• ABOUT THIS TASK
Exactly the lines from the beginning of the records below through the line with "[225,280,272,361] (first image)" must be given again, without pictures.

-------- PROVIDED INFORMATION --------

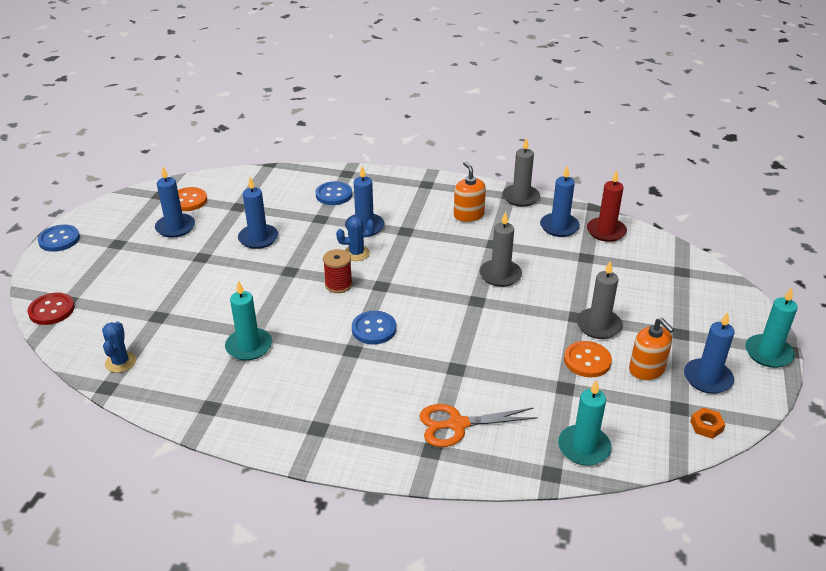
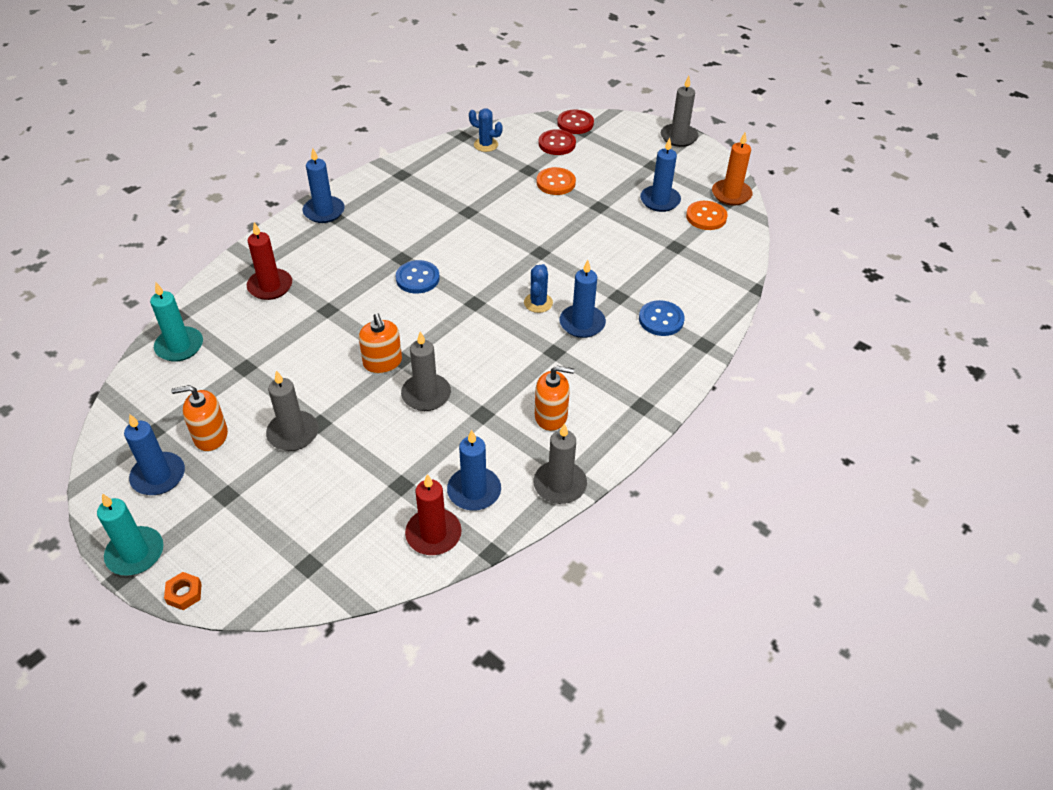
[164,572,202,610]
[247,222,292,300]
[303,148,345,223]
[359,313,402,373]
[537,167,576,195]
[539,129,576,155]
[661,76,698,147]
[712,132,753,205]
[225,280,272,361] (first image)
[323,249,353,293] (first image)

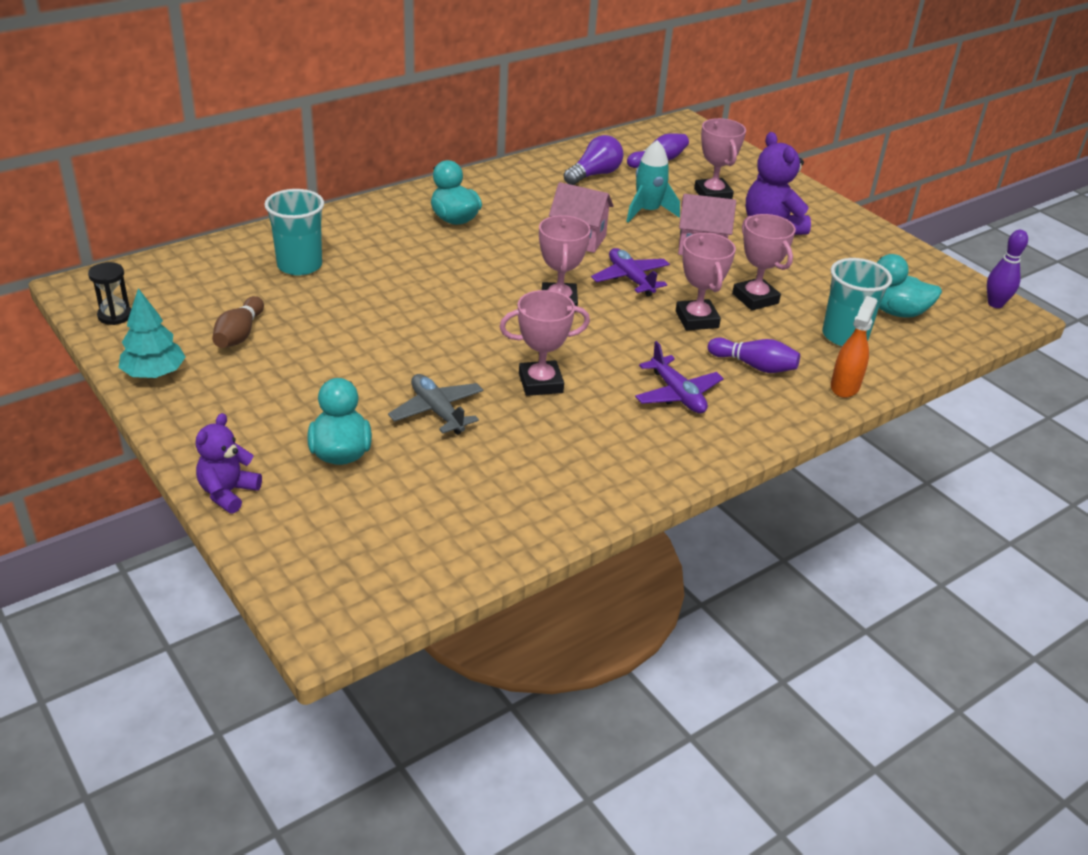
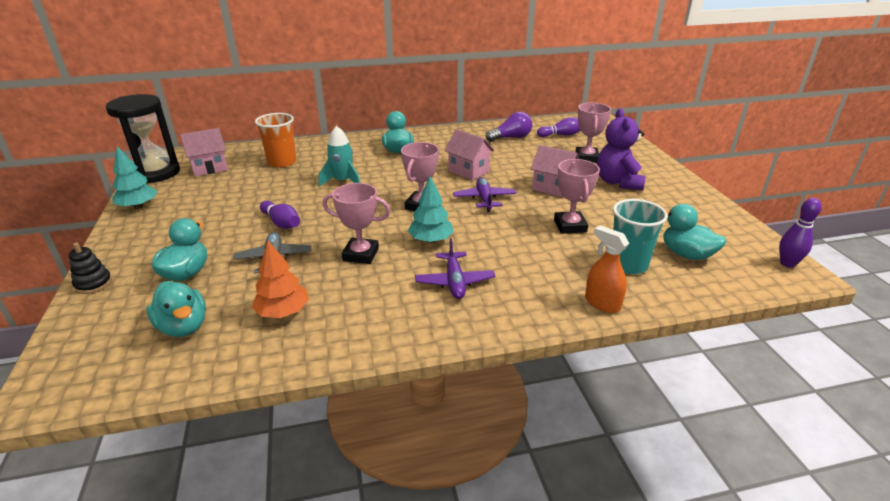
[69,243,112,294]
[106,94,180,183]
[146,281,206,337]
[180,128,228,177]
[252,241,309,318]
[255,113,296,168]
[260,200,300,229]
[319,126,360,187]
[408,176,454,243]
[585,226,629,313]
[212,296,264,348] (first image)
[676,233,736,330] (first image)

--------

• SOLVED EXERCISE
[164,572,202,610]
[247,222,292,300]
[303,148,345,223]
[359,313,402,373]
[537,167,576,195]
[539,129,576,155]
[661,76,698,147]
[712,132,753,205]
[225,280,272,361] (first image)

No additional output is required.